[[ DATA SECTION open ]]

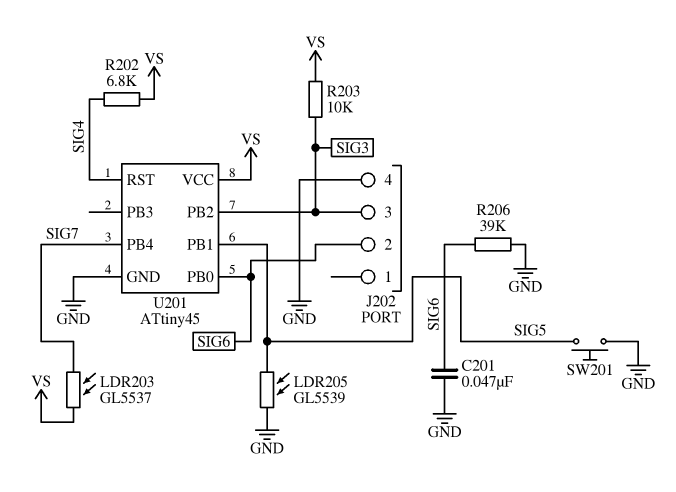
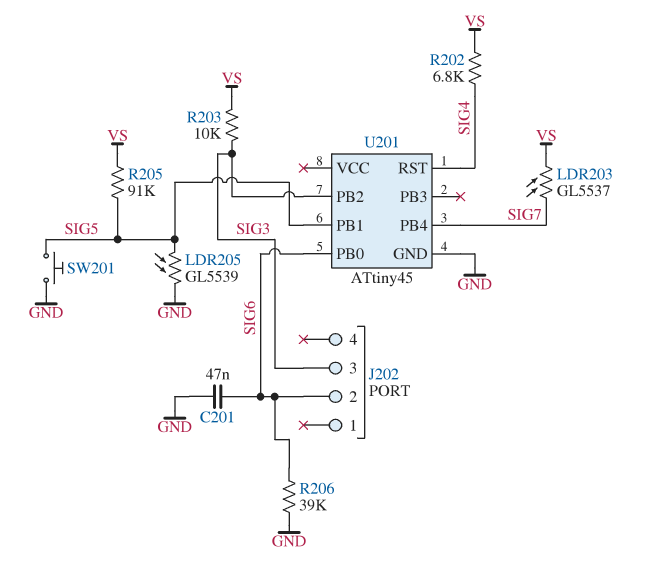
J202 pin 4: GND -> none
R205: none -> 91k (SIG5, VS)
U201 pin VCC: VS -> none

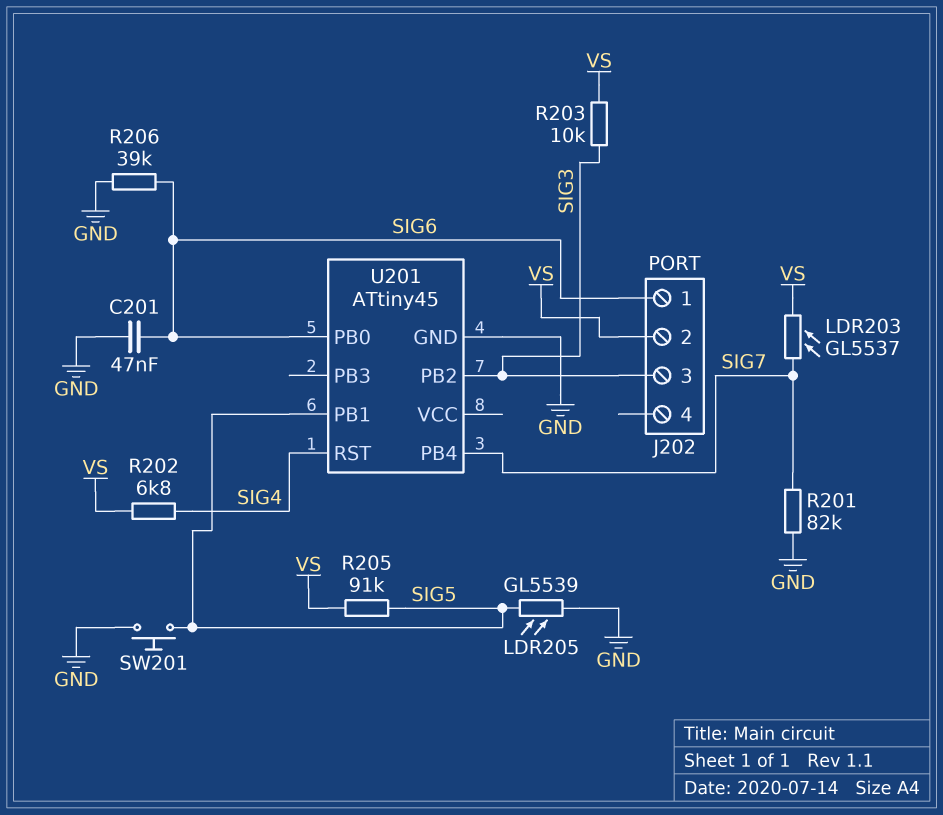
J202 pin 1: none -> SIG6
J202 pin 2: SIG6 -> VS
R201: none -> 82k (GND, SIG7)

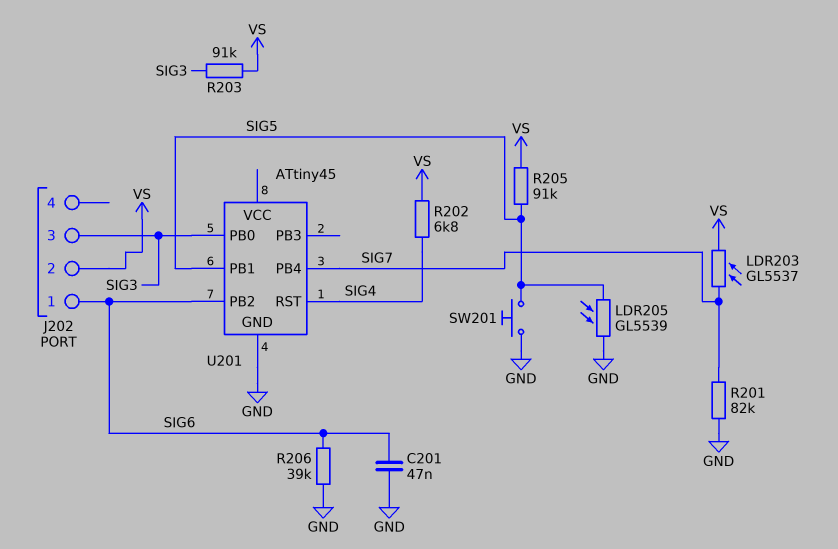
R203: 10k (SIG3, VS) -> 91k (SIG3, VS)
U201 pin PB0: SIG6 -> SIG3
U201 pin PB2: SIG3 -> SIG6

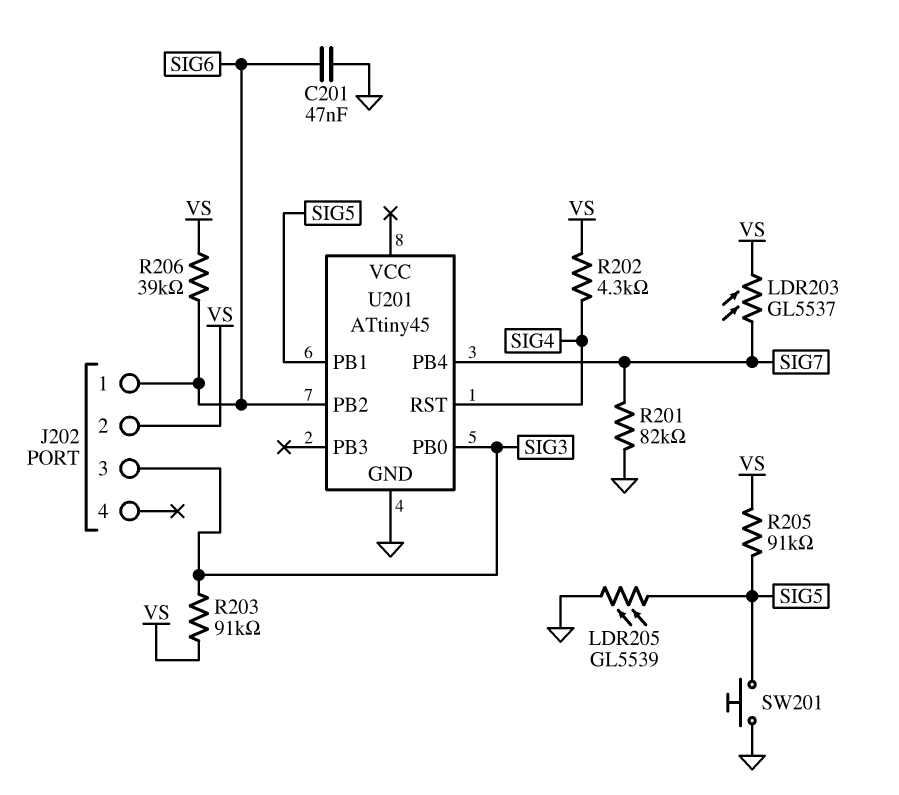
R202: 6.8k (SIG4, VS) -> 4.3k (SIG4, VS)
R206: 39k (GND, SIG6) -> 39k (SIG6, VS)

[[ DATA SECTION closed ]]

WHAT THE EXERCISE ASKS:
Could you set down nothing but the lines from the one containing "J202 pin 1: none -> SIG6" through the last line of the records above, both ends included, exactly as given and free of pictures?

OUTPUT BELOW:
J202 pin 1: none -> SIG6
J202 pin 2: SIG6 -> VS
R201: none -> 82k (GND, SIG7)

R203: 10k (SIG3, VS) -> 91k (SIG3, VS)
U201 pin PB0: SIG6 -> SIG3
U201 pin PB2: SIG3 -> SIG6

R202: 6.8k (SIG4, VS) -> 4.3k (SIG4, VS)
R206: 39k (GND, SIG6) -> 39k (SIG6, VS)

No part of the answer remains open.